╔══

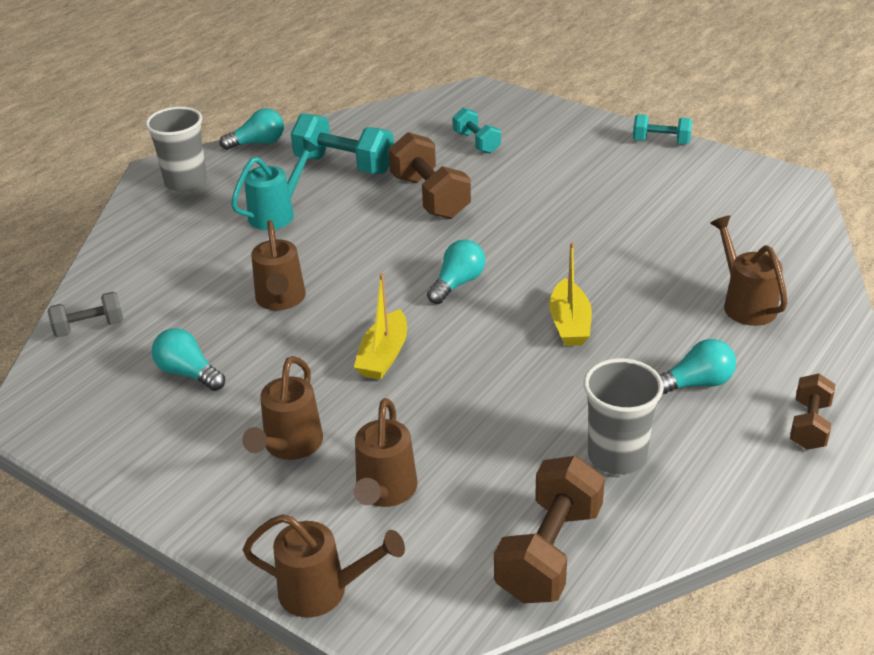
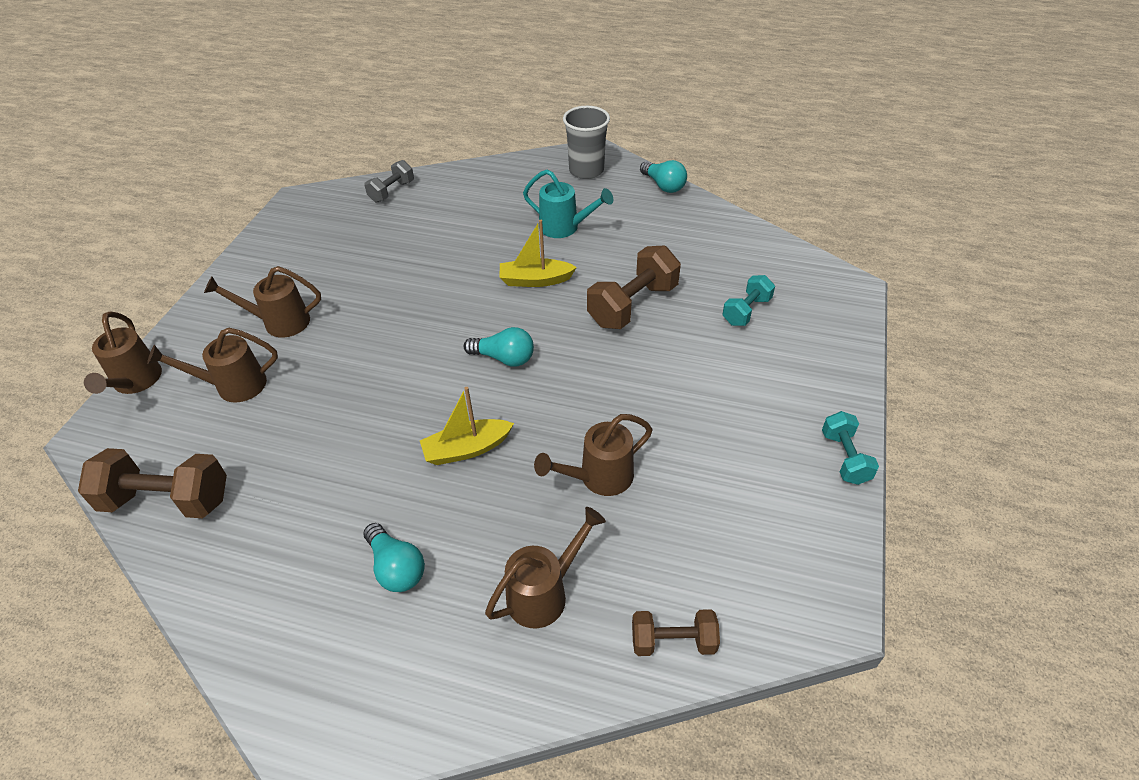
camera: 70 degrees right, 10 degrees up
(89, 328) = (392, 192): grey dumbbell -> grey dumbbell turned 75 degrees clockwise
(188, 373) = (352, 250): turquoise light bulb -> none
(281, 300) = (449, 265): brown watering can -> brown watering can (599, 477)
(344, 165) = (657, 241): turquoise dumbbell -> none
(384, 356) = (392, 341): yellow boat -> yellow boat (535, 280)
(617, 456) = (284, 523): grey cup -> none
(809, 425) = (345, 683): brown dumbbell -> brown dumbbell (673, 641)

╚══
╔══

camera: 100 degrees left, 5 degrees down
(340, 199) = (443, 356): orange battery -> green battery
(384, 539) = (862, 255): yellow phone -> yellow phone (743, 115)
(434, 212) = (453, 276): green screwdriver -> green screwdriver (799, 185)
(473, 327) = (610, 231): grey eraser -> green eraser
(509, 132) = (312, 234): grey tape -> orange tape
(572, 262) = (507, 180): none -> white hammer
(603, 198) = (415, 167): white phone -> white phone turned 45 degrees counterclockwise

╚══

Set down, exactly as they appear above, all lines from the one that has "(473, 327) = (610, 231): grey" down to the one that has "(603, 198) = (415, 167): white", including those two and no others.

(473, 327) = (610, 231): grey eraser -> green eraser
(509, 132) = (312, 234): grey tape -> orange tape
(572, 262) = (507, 180): none -> white hammer
(603, 198) = (415, 167): white phone -> white phone turned 45 degrees counterclockwise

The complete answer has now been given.